_The task_
Set down the lines below, exactly, starting at the one that contains "P3 pin 3: N8 -> 0V" and stopping at the last line, inclusive. Omit pictures.

--- Exercise data Enclosed Below ---

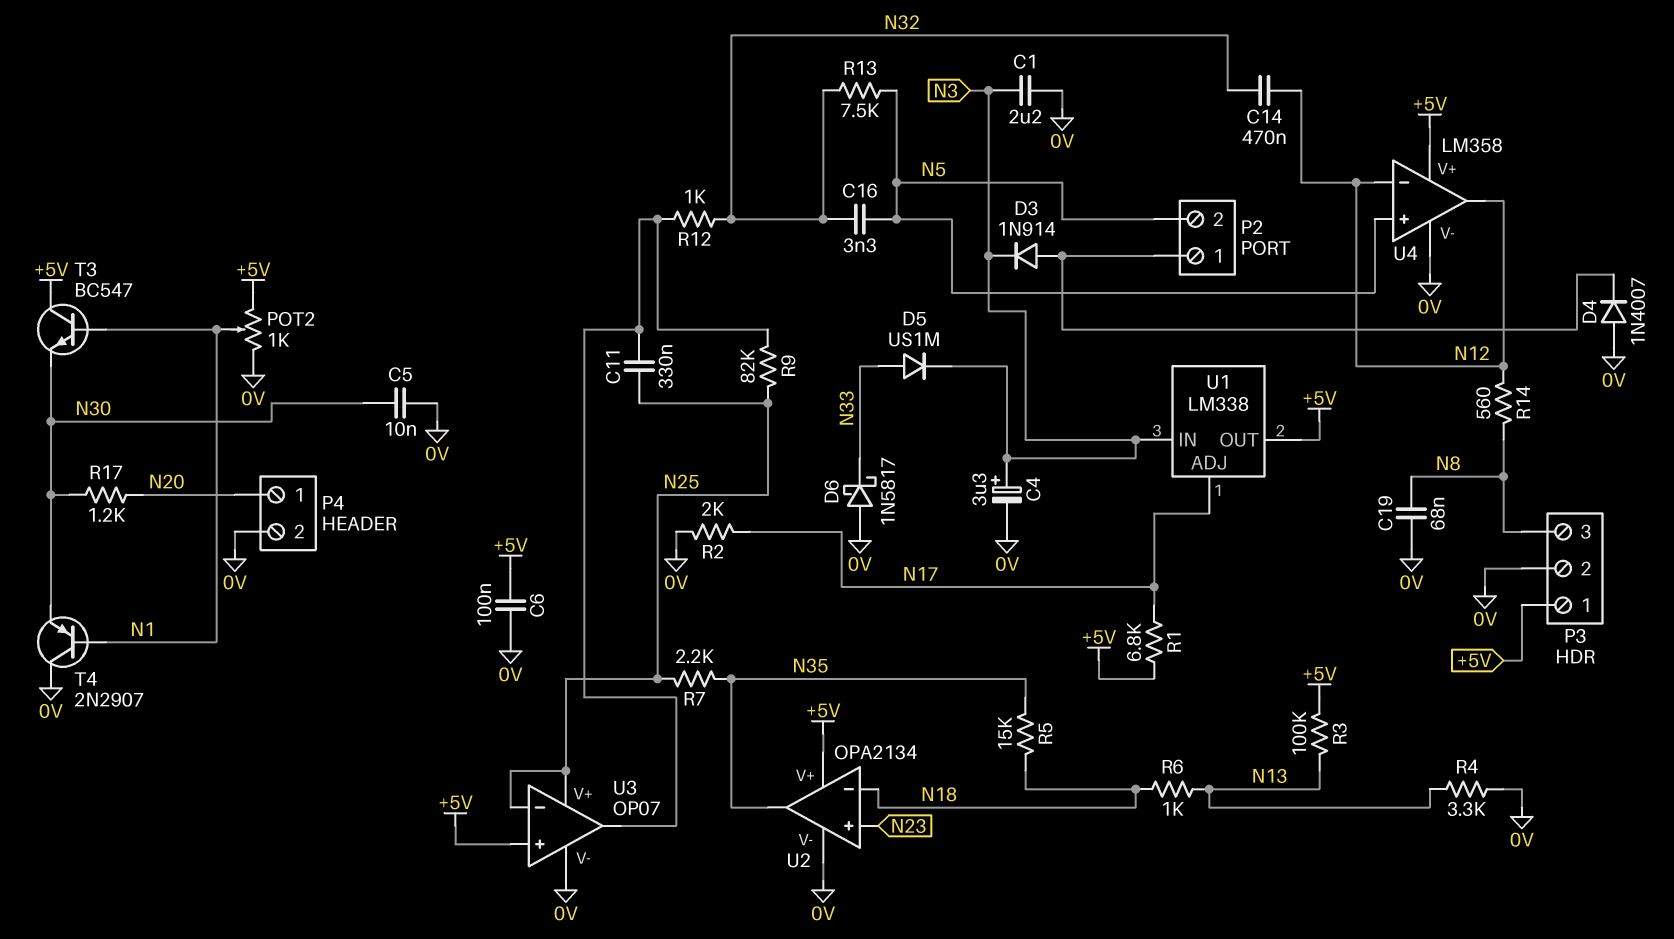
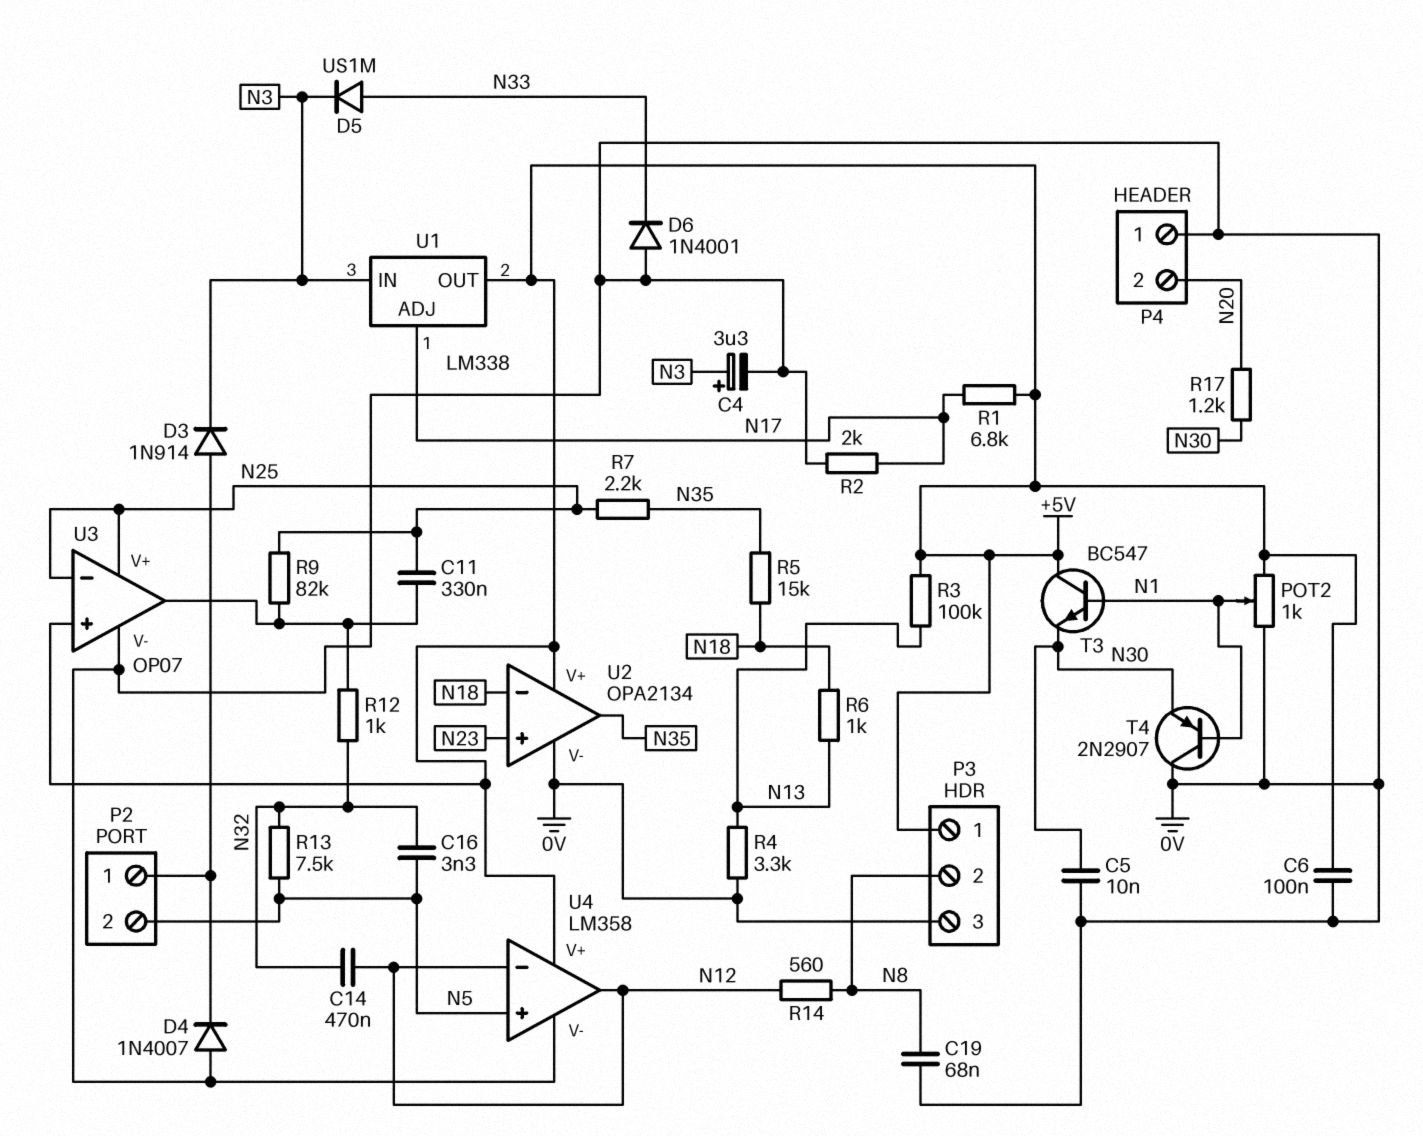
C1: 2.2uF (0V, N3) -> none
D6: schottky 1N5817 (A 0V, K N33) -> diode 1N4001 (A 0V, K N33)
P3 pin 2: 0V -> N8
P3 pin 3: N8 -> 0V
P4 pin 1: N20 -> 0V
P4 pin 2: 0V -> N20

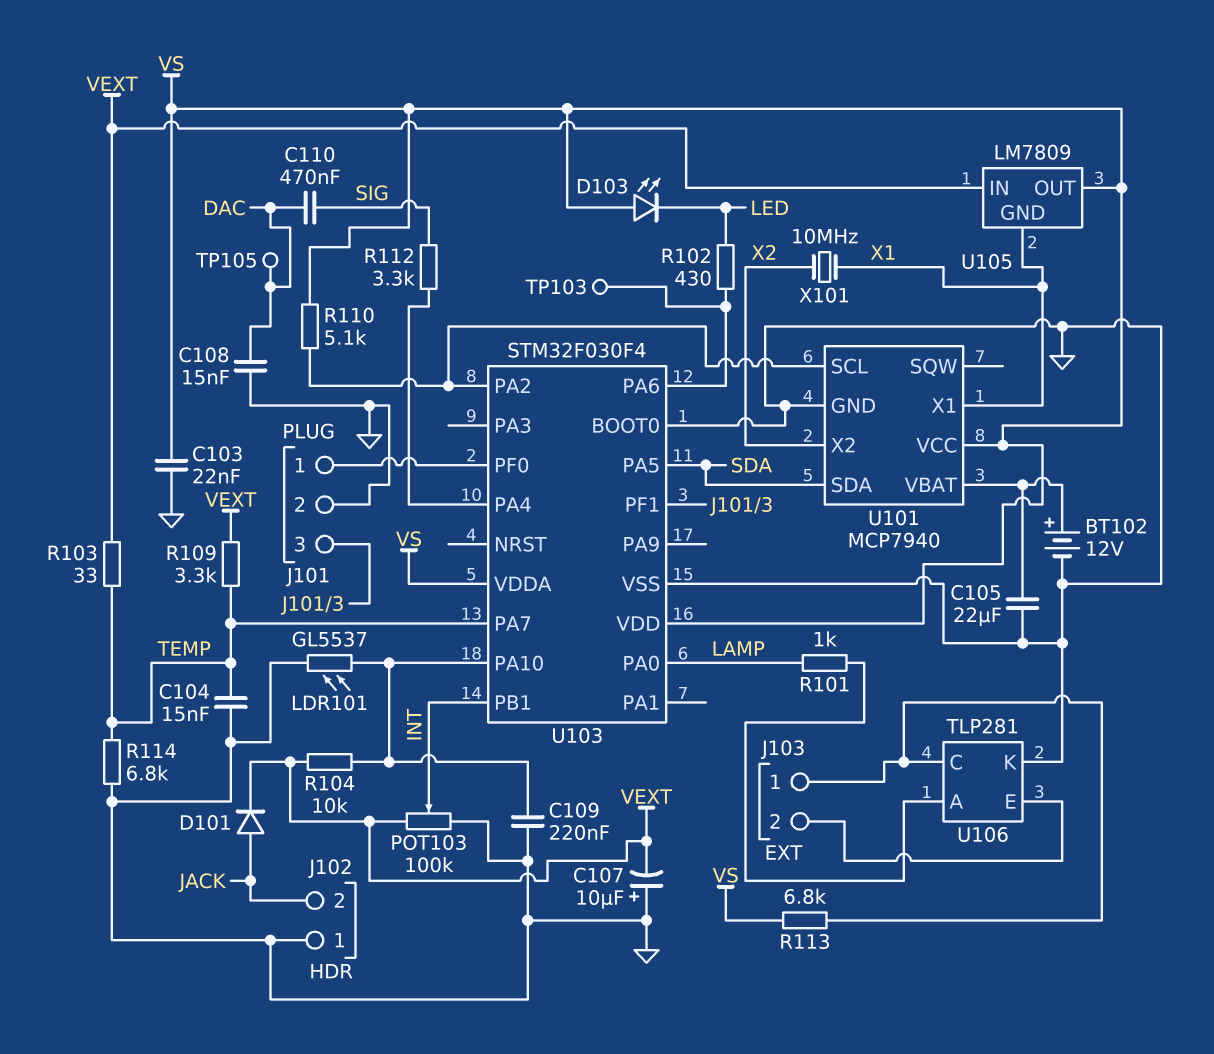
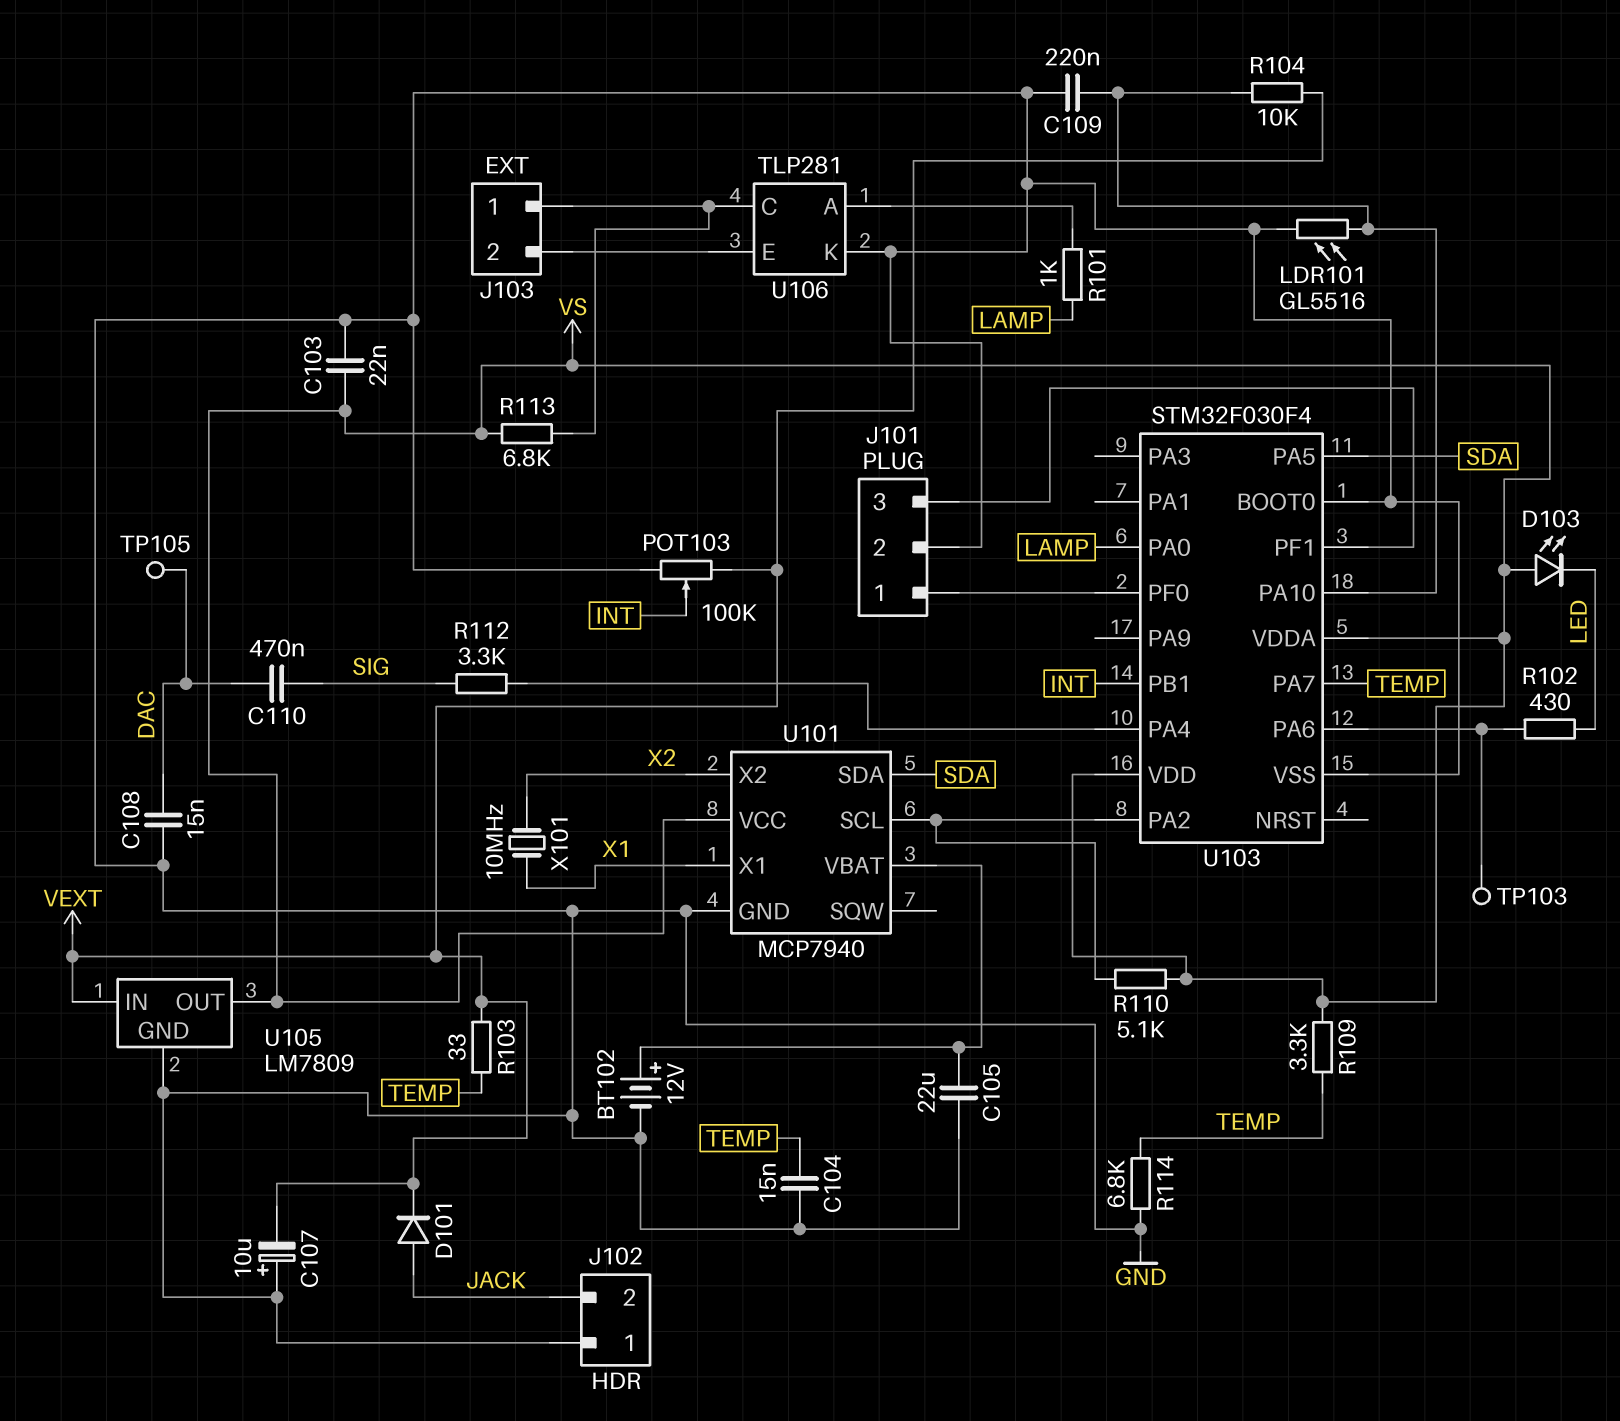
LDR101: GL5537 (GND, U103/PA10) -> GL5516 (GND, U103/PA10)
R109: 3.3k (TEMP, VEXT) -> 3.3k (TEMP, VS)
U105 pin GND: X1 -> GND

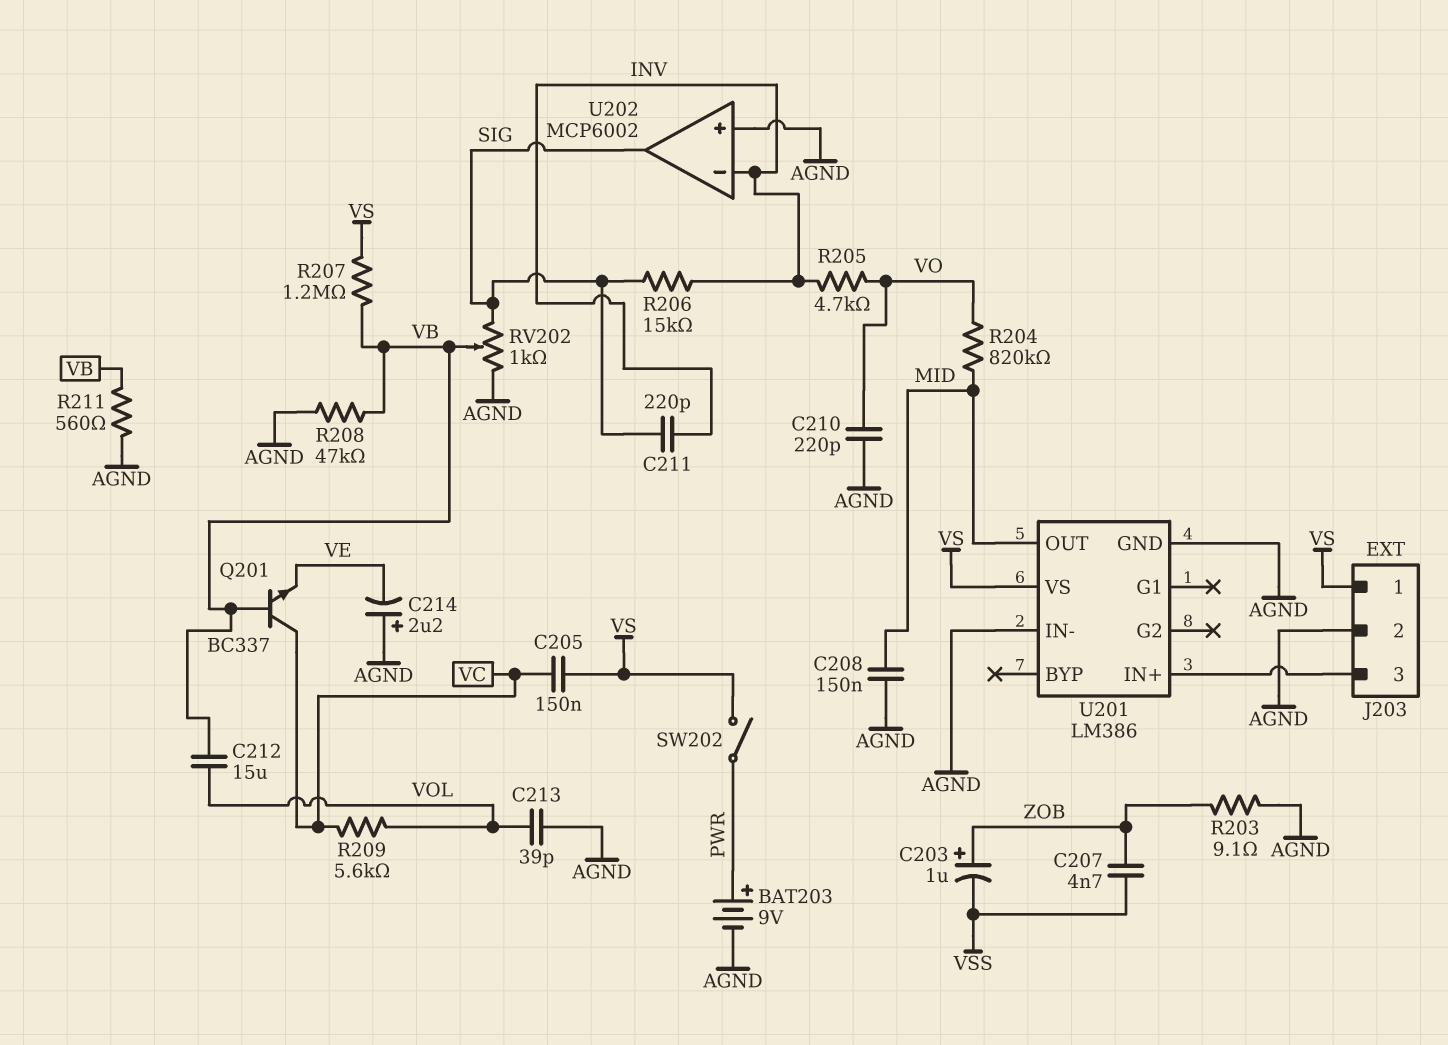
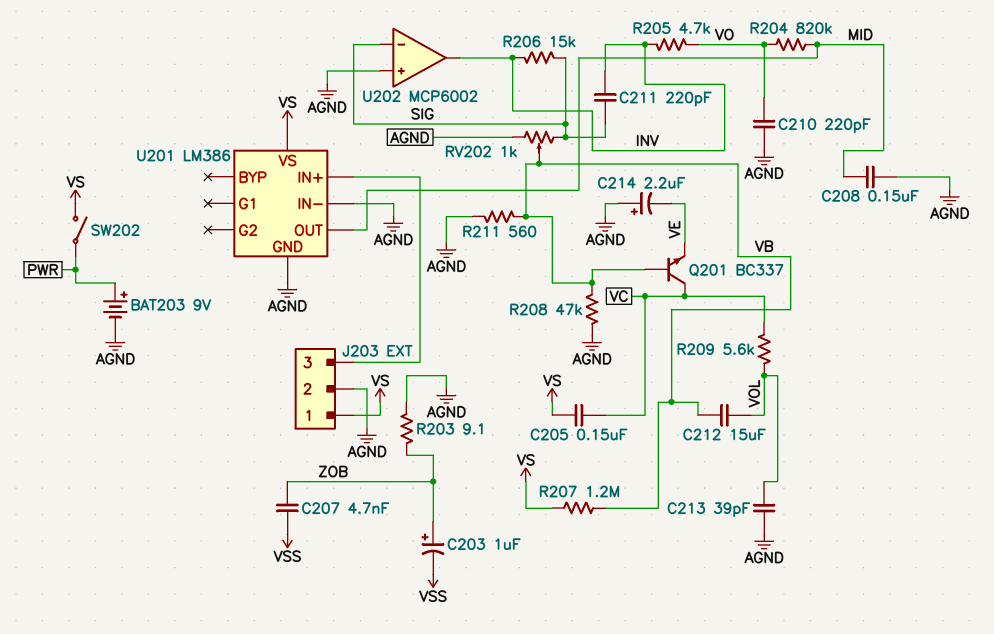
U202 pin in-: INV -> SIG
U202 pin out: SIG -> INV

--- End of Enclosed Exercise data ---

_Response to this exercise_
P3 pin 3: N8 -> 0V
P4 pin 1: N20 -> 0V
P4 pin 2: 0V -> N20

LDR101: GL5537 (GND, U103/PA10) -> GL5516 (GND, U103/PA10)
R109: 3.3k (TEMP, VEXT) -> 3.3k (TEMP, VS)
U105 pin GND: X1 -> GND

U202 pin in-: INV -> SIG
U202 pin out: SIG -> INV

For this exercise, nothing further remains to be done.